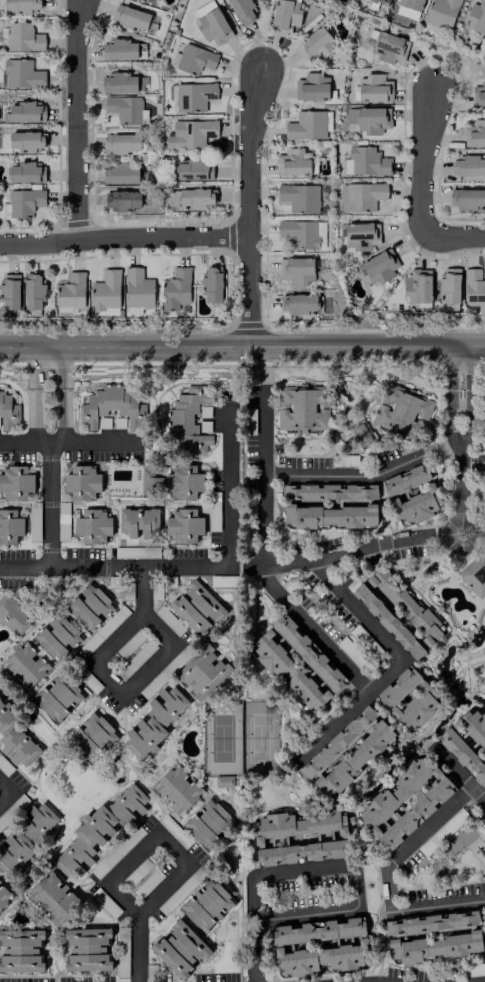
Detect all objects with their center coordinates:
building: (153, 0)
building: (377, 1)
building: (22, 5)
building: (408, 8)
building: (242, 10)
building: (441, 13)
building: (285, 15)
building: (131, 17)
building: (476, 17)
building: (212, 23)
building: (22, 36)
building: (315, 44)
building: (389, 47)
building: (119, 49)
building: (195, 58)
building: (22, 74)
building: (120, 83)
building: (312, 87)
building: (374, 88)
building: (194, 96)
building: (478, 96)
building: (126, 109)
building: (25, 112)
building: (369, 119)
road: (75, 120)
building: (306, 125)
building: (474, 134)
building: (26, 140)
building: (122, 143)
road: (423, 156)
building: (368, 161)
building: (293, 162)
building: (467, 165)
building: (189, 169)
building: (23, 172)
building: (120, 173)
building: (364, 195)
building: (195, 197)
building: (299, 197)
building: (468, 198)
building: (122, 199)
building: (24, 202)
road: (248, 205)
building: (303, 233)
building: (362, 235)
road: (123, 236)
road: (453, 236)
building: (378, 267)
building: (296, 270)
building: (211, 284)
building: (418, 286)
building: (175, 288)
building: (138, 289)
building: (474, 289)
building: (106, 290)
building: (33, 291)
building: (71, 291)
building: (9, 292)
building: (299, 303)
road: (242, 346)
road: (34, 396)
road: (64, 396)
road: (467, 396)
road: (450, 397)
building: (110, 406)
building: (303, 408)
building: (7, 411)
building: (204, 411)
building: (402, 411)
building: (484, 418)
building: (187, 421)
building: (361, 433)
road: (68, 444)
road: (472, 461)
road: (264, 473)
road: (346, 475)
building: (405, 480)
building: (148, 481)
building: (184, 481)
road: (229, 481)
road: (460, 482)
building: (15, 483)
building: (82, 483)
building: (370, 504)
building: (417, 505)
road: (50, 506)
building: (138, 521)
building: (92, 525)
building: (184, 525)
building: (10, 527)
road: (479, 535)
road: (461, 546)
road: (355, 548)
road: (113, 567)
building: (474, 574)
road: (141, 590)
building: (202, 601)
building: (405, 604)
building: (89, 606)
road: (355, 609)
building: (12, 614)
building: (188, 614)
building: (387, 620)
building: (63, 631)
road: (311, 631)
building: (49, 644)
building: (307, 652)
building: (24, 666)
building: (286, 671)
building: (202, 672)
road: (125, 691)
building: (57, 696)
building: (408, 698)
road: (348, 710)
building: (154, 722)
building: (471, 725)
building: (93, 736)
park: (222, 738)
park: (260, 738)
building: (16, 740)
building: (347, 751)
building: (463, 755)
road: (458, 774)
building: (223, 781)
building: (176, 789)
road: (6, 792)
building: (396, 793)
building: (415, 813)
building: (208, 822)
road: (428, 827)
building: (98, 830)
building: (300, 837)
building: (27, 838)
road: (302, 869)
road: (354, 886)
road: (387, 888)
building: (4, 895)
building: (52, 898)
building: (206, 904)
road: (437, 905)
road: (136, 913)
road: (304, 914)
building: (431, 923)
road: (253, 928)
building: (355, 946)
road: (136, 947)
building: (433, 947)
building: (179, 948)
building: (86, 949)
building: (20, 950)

________

Exercise instructions:
The pictures are not part of the copy. Retype everything else in the entries exactly.

Task solution:
Detect all objects with their center coordinates:
building: (153, 0)
building: (377, 1)
building: (22, 5)
building: (408, 8)
building: (242, 10)
building: (441, 13)
building: (285, 15)
building: (131, 17)
building: (476, 17)
building: (212, 23)
building: (22, 36)
building: (315, 44)
building: (389, 47)
building: (119, 49)
building: (195, 58)
building: (22, 74)
building: (120, 83)
building: (312, 87)
building: (374, 88)
building: (194, 96)
building: (478, 96)
building: (126, 109)
building: (25, 112)
building: (369, 119)
road: (75, 120)
building: (306, 125)
building: (474, 134)
building: (26, 140)
building: (122, 143)
road: (423, 156)
building: (368, 161)
building: (293, 162)
building: (467, 165)
building: (189, 169)
building: (23, 172)
building: (120, 173)
building: (364, 195)
building: (195, 197)
building: (299, 197)
building: (468, 198)
building: (122, 199)
building: (24, 202)
road: (248, 205)
building: (303, 233)
building: (362, 235)
road: (123, 236)
road: (453, 236)
building: (378, 267)
building: (296, 270)
building: (211, 284)
building: (418, 286)
building: (175, 288)
building: (138, 289)
building: (474, 289)
building: (106, 290)
building: (33, 291)
building: (71, 291)
building: (9, 292)
building: (299, 303)
road: (242, 346)
road: (34, 396)
road: (64, 396)
road: (467, 396)
road: (450, 397)
building: (110, 406)
building: (303, 408)
building: (7, 411)
building: (204, 411)
building: (402, 411)
building: (484, 418)
building: (187, 421)
building: (361, 433)
road: (68, 444)
road: (472, 461)
road: (264, 473)
road: (346, 475)
building: (405, 480)
building: (148, 481)
building: (184, 481)
road: (229, 481)
road: (460, 482)
building: (15, 483)
building: (82, 483)
building: (370, 504)
building: (417, 505)
road: (50, 506)
building: (138, 521)
building: (92, 525)
building: (184, 525)
building: (10, 527)
road: (479, 535)
road: (461, 546)
road: (355, 548)
road: (113, 567)
building: (474, 574)
road: (141, 590)
building: (202, 601)
building: (405, 604)
building: (89, 606)
road: (355, 609)
building: (12, 614)
building: (188, 614)
building: (387, 620)
building: (63, 631)
road: (311, 631)
building: (49, 644)
building: (307, 652)
building: (24, 666)
building: (286, 671)
building: (202, 672)
road: (125, 691)
building: (57, 696)
building: (408, 698)
road: (348, 710)
building: (154, 722)
building: (471, 725)
building: (93, 736)
park: (222, 738)
park: (260, 738)
building: (16, 740)
building: (347, 751)
building: (463, 755)
road: (458, 774)
building: (223, 781)
building: (176, 789)
road: (6, 792)
building: (396, 793)
building: (415, 813)
building: (208, 822)
road: (428, 827)
building: (98, 830)
building: (300, 837)
building: (27, 838)
road: (302, 869)
road: (354, 886)
road: (387, 888)
building: (4, 895)
building: (52, 898)
building: (206, 904)
road: (437, 905)
road: (136, 913)
road: (304, 914)
building: (431, 923)
road: (253, 928)
building: (355, 946)
road: (136, 947)
building: (433, 947)
building: (179, 948)
building: (86, 949)
building: (20, 950)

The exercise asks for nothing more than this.